[Saved data entries]
▽

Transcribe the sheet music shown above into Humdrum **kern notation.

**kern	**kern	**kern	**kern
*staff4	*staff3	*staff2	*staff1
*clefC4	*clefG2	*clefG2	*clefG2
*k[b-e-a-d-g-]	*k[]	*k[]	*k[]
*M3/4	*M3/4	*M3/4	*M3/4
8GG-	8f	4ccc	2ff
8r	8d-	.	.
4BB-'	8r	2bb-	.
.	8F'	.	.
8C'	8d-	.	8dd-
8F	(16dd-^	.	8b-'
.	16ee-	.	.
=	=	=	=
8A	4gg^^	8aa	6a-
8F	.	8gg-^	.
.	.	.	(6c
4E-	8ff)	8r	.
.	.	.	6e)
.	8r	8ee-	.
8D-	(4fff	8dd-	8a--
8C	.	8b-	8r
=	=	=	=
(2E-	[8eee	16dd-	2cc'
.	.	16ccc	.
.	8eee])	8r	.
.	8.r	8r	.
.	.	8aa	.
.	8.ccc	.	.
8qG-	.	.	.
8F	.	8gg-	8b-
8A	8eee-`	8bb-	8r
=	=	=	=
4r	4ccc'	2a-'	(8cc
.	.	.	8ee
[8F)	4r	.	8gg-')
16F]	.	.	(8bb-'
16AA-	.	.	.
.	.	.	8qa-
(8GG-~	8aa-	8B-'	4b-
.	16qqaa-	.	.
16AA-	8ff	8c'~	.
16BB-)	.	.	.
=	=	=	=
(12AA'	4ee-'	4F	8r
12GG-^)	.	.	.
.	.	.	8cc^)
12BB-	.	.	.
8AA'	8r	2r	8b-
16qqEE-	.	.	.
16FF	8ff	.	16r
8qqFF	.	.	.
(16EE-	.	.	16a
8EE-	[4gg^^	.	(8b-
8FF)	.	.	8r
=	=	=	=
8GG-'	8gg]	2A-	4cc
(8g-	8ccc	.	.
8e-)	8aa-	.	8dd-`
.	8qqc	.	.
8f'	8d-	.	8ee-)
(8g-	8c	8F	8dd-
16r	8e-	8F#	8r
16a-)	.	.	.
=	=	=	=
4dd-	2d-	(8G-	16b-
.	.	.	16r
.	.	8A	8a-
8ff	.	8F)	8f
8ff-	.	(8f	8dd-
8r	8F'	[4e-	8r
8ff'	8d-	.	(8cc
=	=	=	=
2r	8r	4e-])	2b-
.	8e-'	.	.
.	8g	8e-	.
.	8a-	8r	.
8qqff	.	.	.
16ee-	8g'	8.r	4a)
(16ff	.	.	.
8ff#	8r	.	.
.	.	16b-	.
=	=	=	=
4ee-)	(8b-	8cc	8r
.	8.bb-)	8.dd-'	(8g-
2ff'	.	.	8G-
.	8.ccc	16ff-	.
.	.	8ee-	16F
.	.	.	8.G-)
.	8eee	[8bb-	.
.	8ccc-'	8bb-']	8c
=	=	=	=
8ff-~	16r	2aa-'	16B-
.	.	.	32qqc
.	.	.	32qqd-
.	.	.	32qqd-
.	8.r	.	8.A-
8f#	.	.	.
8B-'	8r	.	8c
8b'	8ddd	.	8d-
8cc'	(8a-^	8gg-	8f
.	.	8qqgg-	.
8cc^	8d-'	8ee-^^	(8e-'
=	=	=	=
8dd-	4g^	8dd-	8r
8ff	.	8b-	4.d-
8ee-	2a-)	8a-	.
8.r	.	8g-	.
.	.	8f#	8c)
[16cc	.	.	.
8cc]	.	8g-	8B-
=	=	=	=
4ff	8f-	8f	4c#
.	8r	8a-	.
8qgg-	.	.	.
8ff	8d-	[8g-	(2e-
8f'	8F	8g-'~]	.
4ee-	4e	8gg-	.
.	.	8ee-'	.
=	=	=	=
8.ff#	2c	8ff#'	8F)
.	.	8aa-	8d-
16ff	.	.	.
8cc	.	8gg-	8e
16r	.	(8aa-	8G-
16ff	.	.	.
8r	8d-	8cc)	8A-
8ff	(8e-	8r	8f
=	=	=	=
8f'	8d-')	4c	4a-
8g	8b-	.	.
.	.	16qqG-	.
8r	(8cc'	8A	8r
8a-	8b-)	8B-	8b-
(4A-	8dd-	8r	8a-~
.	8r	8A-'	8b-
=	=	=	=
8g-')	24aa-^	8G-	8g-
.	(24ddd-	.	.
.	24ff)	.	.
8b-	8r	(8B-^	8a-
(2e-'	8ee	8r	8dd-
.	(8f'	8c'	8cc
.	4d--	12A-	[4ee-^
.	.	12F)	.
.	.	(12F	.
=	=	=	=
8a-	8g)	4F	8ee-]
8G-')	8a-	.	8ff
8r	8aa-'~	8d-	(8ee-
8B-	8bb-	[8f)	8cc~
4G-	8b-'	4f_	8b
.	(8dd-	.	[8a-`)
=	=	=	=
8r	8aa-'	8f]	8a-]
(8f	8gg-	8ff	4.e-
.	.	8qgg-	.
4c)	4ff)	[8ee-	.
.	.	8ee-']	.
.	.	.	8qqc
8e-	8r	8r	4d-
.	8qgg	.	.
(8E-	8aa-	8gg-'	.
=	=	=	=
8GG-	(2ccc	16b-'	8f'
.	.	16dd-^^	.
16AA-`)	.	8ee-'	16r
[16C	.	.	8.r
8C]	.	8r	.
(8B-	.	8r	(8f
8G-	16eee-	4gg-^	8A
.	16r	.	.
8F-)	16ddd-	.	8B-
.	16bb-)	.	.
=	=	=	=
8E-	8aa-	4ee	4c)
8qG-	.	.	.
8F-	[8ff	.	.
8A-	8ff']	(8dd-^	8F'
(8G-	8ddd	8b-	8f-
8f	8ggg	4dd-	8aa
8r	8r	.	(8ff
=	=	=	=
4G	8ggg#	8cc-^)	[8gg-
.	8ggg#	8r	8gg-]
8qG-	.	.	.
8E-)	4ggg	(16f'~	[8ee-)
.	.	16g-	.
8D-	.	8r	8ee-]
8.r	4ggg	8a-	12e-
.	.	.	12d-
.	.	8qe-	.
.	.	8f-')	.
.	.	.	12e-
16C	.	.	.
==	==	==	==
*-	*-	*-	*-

△

■ TO BE DONE
Count the lines in the material above that contain the string "kern", and reply with only the number.

■ SOLVED PROBLEM
2